EXERCISE REQUIREMENTS: Reproduce every line of the items below verbatim, omitting the pictures from your output.

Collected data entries
+++
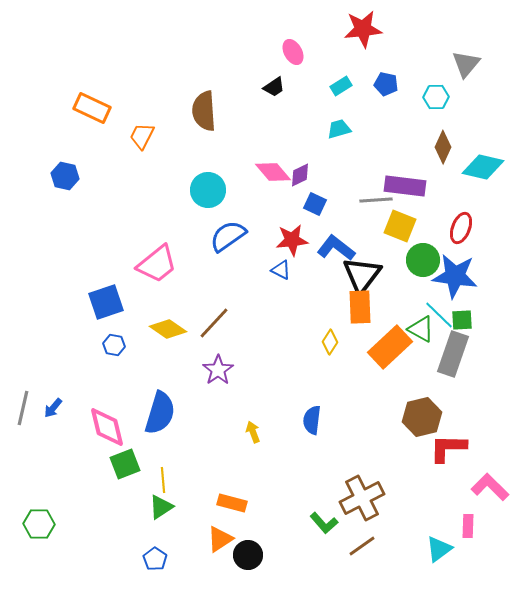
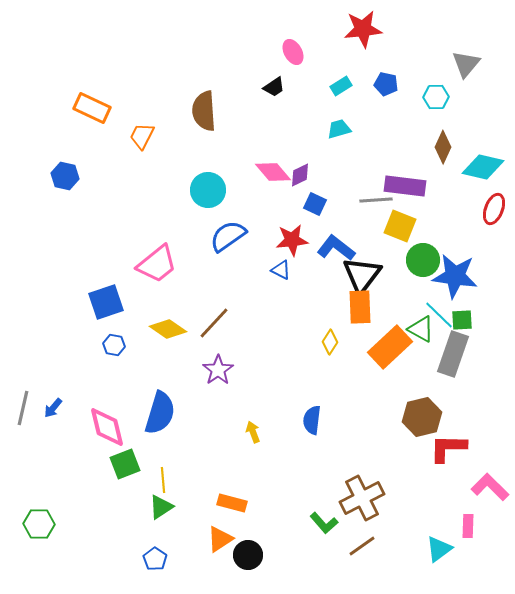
red ellipse at (461, 228): moved 33 px right, 19 px up
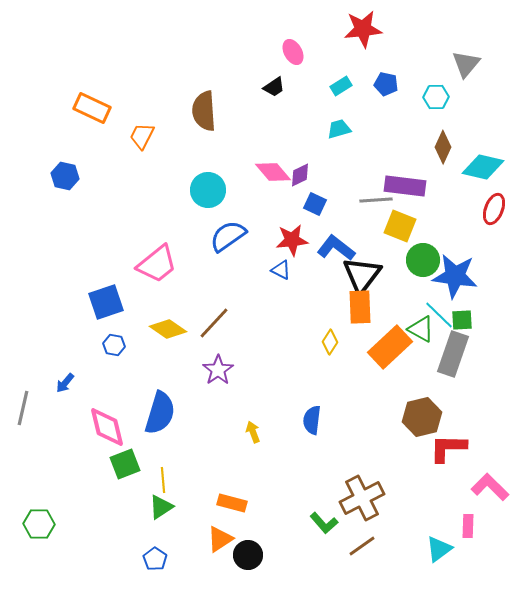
blue arrow at (53, 408): moved 12 px right, 25 px up
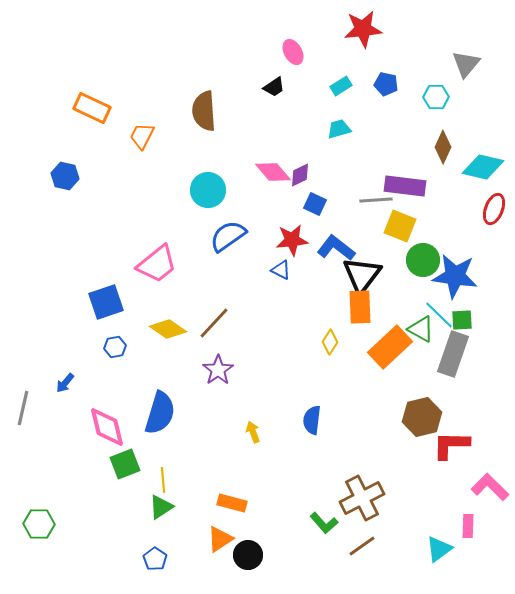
blue hexagon at (114, 345): moved 1 px right, 2 px down; rotated 20 degrees counterclockwise
red L-shape at (448, 448): moved 3 px right, 3 px up
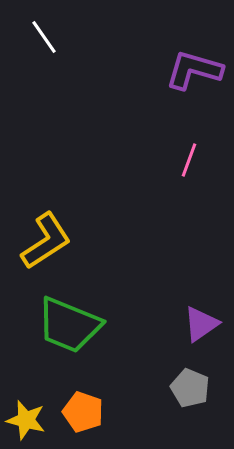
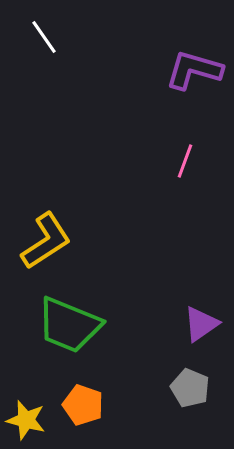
pink line: moved 4 px left, 1 px down
orange pentagon: moved 7 px up
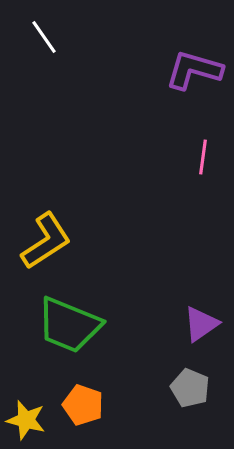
pink line: moved 18 px right, 4 px up; rotated 12 degrees counterclockwise
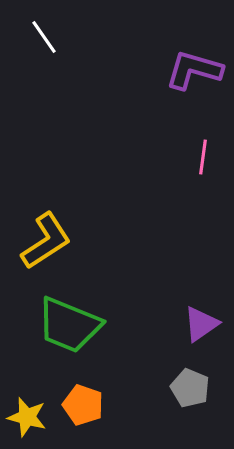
yellow star: moved 1 px right, 3 px up
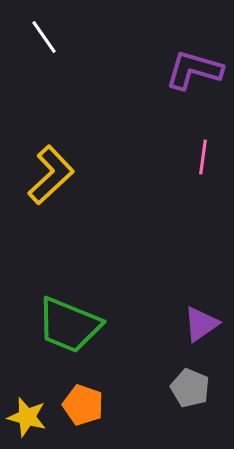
yellow L-shape: moved 5 px right, 66 px up; rotated 10 degrees counterclockwise
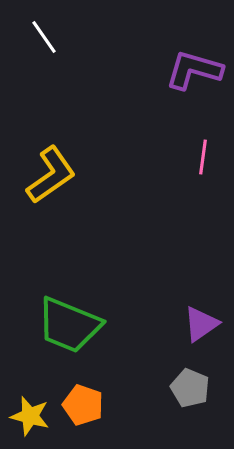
yellow L-shape: rotated 8 degrees clockwise
yellow star: moved 3 px right, 1 px up
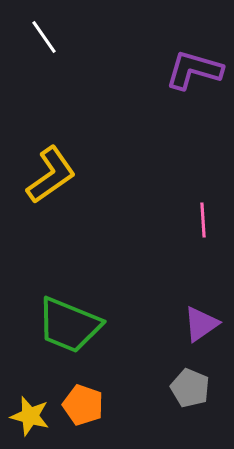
pink line: moved 63 px down; rotated 12 degrees counterclockwise
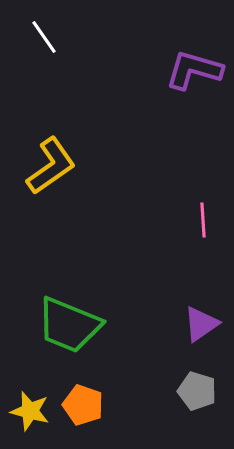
yellow L-shape: moved 9 px up
gray pentagon: moved 7 px right, 3 px down; rotated 6 degrees counterclockwise
yellow star: moved 5 px up
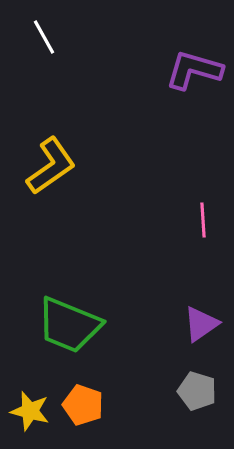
white line: rotated 6 degrees clockwise
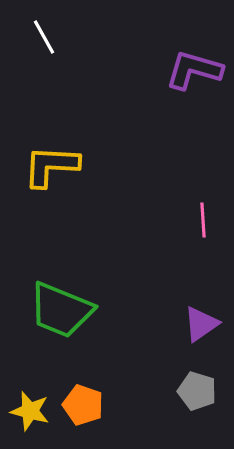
yellow L-shape: rotated 142 degrees counterclockwise
green trapezoid: moved 8 px left, 15 px up
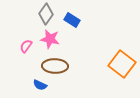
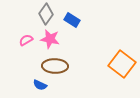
pink semicircle: moved 6 px up; rotated 24 degrees clockwise
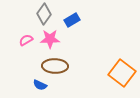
gray diamond: moved 2 px left
blue rectangle: rotated 63 degrees counterclockwise
pink star: rotated 12 degrees counterclockwise
orange square: moved 9 px down
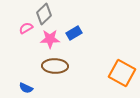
gray diamond: rotated 10 degrees clockwise
blue rectangle: moved 2 px right, 13 px down
pink semicircle: moved 12 px up
orange square: rotated 8 degrees counterclockwise
blue semicircle: moved 14 px left, 3 px down
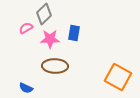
blue rectangle: rotated 49 degrees counterclockwise
orange square: moved 4 px left, 4 px down
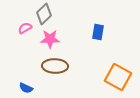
pink semicircle: moved 1 px left
blue rectangle: moved 24 px right, 1 px up
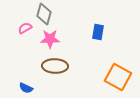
gray diamond: rotated 30 degrees counterclockwise
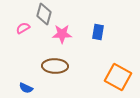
pink semicircle: moved 2 px left
pink star: moved 12 px right, 5 px up
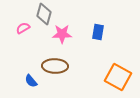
blue semicircle: moved 5 px right, 7 px up; rotated 24 degrees clockwise
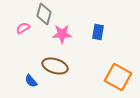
brown ellipse: rotated 15 degrees clockwise
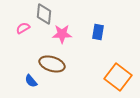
gray diamond: rotated 10 degrees counterclockwise
brown ellipse: moved 3 px left, 2 px up
orange square: rotated 8 degrees clockwise
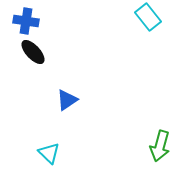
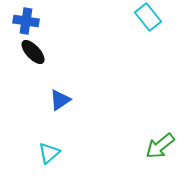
blue triangle: moved 7 px left
green arrow: rotated 36 degrees clockwise
cyan triangle: rotated 35 degrees clockwise
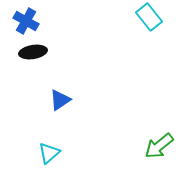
cyan rectangle: moved 1 px right
blue cross: rotated 20 degrees clockwise
black ellipse: rotated 56 degrees counterclockwise
green arrow: moved 1 px left
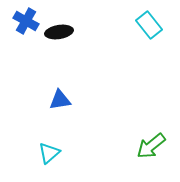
cyan rectangle: moved 8 px down
black ellipse: moved 26 px right, 20 px up
blue triangle: rotated 25 degrees clockwise
green arrow: moved 8 px left
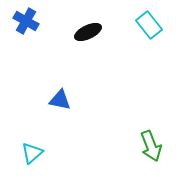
black ellipse: moved 29 px right; rotated 16 degrees counterclockwise
blue triangle: rotated 20 degrees clockwise
green arrow: rotated 72 degrees counterclockwise
cyan triangle: moved 17 px left
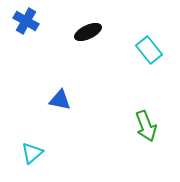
cyan rectangle: moved 25 px down
green arrow: moved 5 px left, 20 px up
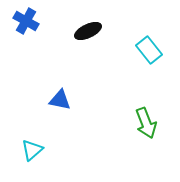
black ellipse: moved 1 px up
green arrow: moved 3 px up
cyan triangle: moved 3 px up
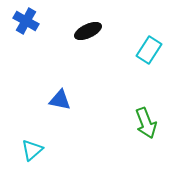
cyan rectangle: rotated 72 degrees clockwise
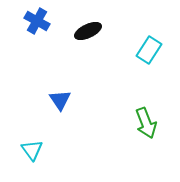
blue cross: moved 11 px right
blue triangle: rotated 45 degrees clockwise
cyan triangle: rotated 25 degrees counterclockwise
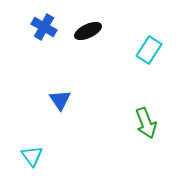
blue cross: moved 7 px right, 6 px down
cyan triangle: moved 6 px down
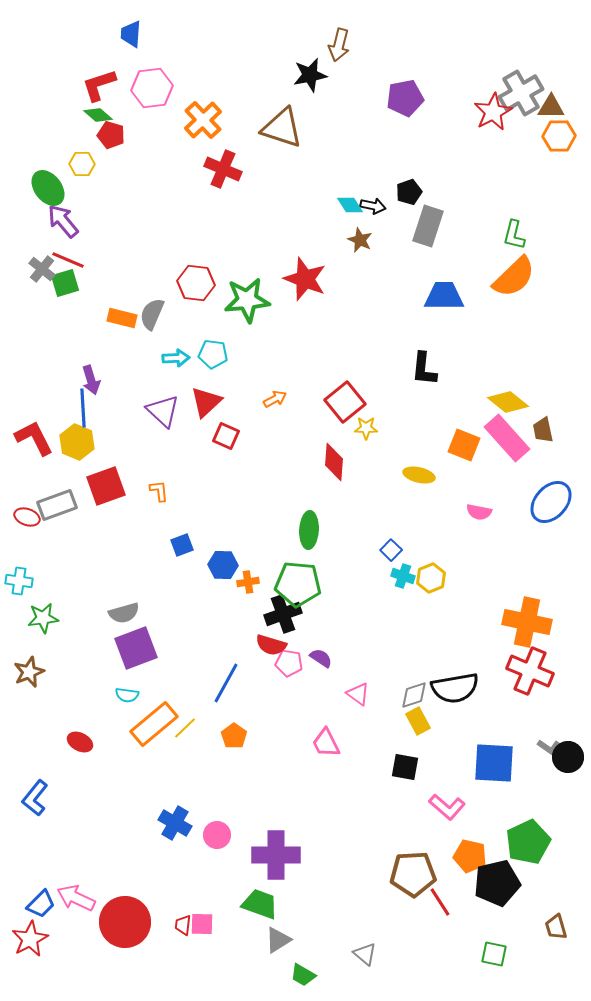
+++
RESPONSE TO THIS EXERCISE:
red ellipse at (461, 228): moved 33 px right, 19 px up
blue arrow at (53, 408): moved 12 px right, 25 px up
blue hexagon at (114, 345): moved 1 px right, 2 px down; rotated 20 degrees counterclockwise
red L-shape at (448, 448): moved 3 px right, 3 px up
pink line: moved 4 px left, 1 px down
orange pentagon: moved 7 px up
pink line: moved 18 px right, 4 px up; rotated 12 degrees counterclockwise
yellow star: moved 1 px right, 3 px up
yellow L-shape: moved 5 px right, 66 px up; rotated 10 degrees counterclockwise
yellow L-shape: rotated 8 degrees clockwise
yellow star: moved 3 px right, 1 px up
pink line: moved 63 px down; rotated 12 degrees counterclockwise
yellow L-shape: moved 9 px up
gray pentagon: moved 7 px right, 3 px down; rotated 6 degrees counterclockwise
yellow star: moved 5 px up
white line: rotated 6 degrees clockwise
yellow L-shape: rotated 142 degrees counterclockwise
green trapezoid: moved 8 px left, 15 px up
pink semicircle: moved 6 px up; rotated 24 degrees clockwise
gray diamond: moved 2 px left
blue rectangle: rotated 63 degrees counterclockwise
pink star: rotated 12 degrees counterclockwise
orange square: moved 9 px down
gray diamond: rotated 10 degrees clockwise
blue rectangle: moved 2 px right, 13 px down
pink semicircle: moved 12 px up
orange square: rotated 8 degrees counterclockwise
blue semicircle: moved 14 px left, 3 px down
blue rectangle: rotated 49 degrees counterclockwise
orange square: moved 4 px left, 4 px down
pink semicircle: moved 1 px left
blue rectangle: moved 24 px right, 1 px up
gray diamond: rotated 30 degrees counterclockwise
pink semicircle: moved 2 px left
pink star: moved 12 px right, 5 px up
blue semicircle: moved 5 px right, 7 px up; rotated 24 degrees clockwise
brown ellipse: rotated 15 degrees clockwise
gray diamond: rotated 10 degrees counterclockwise
brown ellipse: moved 3 px left, 2 px up
orange square: rotated 8 degrees clockwise
blue triangle: moved 7 px left
green arrow: rotated 36 degrees clockwise
cyan triangle: rotated 35 degrees clockwise
cyan rectangle: moved 1 px right
blue cross: rotated 20 degrees clockwise
black ellipse: rotated 56 degrees counterclockwise
green arrow: moved 1 px left
cyan rectangle: moved 8 px down
black ellipse: moved 26 px right, 20 px up
blue triangle: rotated 25 degrees clockwise
green arrow: moved 8 px left
black ellipse: moved 29 px right; rotated 16 degrees counterclockwise
blue triangle: rotated 20 degrees clockwise
green arrow: rotated 72 degrees counterclockwise
cyan triangle: moved 17 px left
cyan rectangle: moved 25 px down
green arrow: moved 5 px left, 20 px up
black ellipse: moved 1 px up
green arrow: moved 3 px up
cyan triangle: moved 3 px up
cyan rectangle: rotated 72 degrees clockwise
blue cross: moved 11 px right
blue triangle: rotated 45 degrees clockwise
cyan triangle: rotated 25 degrees counterclockwise
blue cross: moved 7 px right, 6 px down
cyan triangle: moved 6 px down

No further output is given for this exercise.